The job is to find each line of the records below that includes the word "grey" and copy it.

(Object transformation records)
---
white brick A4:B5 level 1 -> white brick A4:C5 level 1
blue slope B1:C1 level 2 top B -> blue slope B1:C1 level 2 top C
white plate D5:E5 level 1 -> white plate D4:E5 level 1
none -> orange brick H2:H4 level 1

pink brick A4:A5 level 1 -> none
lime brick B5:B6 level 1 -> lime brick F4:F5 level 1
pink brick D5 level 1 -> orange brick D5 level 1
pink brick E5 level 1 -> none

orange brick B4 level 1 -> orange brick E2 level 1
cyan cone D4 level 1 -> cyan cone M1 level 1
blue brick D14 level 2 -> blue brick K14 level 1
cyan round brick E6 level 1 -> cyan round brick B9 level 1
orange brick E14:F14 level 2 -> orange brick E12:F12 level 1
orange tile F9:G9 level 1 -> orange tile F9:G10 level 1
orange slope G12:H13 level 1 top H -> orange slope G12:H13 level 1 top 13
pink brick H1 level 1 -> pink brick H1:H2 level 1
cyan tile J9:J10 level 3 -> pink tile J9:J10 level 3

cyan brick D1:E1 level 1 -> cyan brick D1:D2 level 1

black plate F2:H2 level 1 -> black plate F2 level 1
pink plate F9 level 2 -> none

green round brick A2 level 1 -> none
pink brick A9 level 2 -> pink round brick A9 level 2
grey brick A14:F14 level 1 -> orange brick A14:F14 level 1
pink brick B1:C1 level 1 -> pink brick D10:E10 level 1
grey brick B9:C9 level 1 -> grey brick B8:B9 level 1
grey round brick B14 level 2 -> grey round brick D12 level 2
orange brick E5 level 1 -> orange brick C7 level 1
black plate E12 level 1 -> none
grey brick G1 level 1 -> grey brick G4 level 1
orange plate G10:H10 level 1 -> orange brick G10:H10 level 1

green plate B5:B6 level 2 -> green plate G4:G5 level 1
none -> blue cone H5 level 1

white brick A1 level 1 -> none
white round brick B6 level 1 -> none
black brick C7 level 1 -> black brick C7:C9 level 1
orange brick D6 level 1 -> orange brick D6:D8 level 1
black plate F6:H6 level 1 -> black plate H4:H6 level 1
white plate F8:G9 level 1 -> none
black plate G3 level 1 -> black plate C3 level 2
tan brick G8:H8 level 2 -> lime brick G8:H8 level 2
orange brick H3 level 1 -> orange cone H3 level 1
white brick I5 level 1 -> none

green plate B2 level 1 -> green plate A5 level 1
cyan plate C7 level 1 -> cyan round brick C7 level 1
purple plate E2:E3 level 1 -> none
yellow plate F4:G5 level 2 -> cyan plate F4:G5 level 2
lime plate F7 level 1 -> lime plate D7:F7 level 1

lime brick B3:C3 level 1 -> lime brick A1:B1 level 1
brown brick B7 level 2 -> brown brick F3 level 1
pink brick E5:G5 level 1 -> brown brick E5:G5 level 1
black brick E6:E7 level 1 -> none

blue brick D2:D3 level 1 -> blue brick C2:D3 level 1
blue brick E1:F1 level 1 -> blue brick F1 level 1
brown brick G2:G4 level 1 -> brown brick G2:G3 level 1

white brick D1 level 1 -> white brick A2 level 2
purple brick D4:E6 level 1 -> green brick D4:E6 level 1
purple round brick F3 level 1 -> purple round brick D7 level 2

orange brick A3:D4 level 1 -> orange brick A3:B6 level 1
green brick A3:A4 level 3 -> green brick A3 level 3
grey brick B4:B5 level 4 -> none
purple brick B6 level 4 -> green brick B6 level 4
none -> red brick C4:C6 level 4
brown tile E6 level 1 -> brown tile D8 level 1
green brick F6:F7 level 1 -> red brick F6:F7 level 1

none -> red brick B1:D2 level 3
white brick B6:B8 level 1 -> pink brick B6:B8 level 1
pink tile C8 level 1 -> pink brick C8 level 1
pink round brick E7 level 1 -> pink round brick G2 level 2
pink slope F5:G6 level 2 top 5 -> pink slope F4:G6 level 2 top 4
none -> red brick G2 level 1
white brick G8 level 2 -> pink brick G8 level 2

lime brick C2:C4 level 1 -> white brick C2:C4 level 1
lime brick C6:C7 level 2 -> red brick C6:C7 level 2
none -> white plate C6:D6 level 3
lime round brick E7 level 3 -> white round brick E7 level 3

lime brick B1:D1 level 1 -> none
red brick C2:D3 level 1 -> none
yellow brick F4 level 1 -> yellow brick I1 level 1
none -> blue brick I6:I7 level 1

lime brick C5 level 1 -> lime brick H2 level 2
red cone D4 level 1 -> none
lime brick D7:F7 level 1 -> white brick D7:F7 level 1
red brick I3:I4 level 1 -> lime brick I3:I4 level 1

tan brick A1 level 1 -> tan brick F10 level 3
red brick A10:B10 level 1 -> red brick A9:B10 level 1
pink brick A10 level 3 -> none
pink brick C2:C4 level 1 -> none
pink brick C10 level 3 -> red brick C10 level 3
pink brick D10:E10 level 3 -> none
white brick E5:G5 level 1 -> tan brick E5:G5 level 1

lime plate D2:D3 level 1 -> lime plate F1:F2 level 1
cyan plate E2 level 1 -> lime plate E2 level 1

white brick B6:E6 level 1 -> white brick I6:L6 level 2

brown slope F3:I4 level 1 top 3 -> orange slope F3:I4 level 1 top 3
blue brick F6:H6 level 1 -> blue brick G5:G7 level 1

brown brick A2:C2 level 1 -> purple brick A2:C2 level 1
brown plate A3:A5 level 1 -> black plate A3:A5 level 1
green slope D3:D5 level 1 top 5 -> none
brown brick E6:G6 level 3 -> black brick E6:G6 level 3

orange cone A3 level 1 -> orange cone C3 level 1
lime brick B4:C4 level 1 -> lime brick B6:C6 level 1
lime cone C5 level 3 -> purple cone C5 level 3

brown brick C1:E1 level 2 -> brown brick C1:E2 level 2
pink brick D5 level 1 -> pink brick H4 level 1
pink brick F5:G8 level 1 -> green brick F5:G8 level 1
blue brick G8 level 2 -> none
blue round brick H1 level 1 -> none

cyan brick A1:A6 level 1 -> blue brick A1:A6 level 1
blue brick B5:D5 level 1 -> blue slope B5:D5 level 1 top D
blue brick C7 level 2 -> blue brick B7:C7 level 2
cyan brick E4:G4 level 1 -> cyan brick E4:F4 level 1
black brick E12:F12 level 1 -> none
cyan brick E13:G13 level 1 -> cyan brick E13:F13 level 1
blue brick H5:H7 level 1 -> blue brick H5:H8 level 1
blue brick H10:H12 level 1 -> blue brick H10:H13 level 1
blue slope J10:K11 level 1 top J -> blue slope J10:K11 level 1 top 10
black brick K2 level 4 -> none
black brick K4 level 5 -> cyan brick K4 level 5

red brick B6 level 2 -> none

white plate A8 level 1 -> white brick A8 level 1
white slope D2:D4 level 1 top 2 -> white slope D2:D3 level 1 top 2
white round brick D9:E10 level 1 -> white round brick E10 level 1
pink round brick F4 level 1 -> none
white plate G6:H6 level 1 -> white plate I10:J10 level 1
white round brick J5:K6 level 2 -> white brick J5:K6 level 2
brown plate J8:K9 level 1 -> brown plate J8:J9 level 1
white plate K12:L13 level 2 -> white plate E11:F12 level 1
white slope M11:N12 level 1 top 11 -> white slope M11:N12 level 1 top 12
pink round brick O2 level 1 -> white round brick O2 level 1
---
• Expected answer
grey brick A14:F14 level 1 -> orange brick A14:F14 level 1
grey brick B9:C9 level 1 -> grey brick B8:B9 level 1
grey round brick B14 level 2 -> grey round brick D12 level 2
grey brick G1 level 1 -> grey brick G4 level 1
grey brick B4:B5 level 4 -> none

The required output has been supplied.